====== Record extracts ======

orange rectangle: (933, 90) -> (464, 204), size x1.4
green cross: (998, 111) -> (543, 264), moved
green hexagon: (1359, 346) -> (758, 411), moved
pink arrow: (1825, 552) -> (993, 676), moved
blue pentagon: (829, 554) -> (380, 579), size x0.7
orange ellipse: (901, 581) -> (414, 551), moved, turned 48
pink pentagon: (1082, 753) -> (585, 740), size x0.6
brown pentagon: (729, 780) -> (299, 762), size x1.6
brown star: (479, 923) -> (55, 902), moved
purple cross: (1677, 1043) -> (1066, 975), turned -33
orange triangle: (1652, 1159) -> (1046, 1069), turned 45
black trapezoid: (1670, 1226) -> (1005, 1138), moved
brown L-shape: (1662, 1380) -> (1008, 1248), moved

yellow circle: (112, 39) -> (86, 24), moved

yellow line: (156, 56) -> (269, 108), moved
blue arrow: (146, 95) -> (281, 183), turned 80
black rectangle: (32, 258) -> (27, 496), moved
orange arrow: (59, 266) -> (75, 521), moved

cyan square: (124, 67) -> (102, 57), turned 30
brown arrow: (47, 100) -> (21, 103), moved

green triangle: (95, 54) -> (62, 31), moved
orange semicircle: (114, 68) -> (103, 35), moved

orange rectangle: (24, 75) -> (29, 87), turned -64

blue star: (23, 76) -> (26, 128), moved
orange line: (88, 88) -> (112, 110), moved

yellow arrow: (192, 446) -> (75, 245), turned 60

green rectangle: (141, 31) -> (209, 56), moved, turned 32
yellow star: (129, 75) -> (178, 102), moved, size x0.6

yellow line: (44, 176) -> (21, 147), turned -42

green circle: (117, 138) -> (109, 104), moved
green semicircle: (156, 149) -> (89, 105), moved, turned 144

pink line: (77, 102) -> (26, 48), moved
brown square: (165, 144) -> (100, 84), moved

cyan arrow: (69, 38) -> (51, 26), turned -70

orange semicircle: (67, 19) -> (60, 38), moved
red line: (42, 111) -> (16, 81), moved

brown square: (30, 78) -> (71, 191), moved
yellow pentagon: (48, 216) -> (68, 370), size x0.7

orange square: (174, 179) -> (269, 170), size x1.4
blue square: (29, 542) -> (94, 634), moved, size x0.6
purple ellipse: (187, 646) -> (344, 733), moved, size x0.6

======

About this exercise: Starting at the top of the data above, repeat every line exactly until the line containing "brown star: (479, 923) -> (55, 902), moved" has been given, then stop.

Answer box:
orange rectangle: (933, 90) -> (464, 204), size x1.4
green cross: (998, 111) -> (543, 264), moved
green hexagon: (1359, 346) -> (758, 411), moved
pink arrow: (1825, 552) -> (993, 676), moved
blue pentagon: (829, 554) -> (380, 579), size x0.7
orange ellipse: (901, 581) -> (414, 551), moved, turned 48
pink pentagon: (1082, 753) -> (585, 740), size x0.6
brown pentagon: (729, 780) -> (299, 762), size x1.6
brown star: (479, 923) -> (55, 902), moved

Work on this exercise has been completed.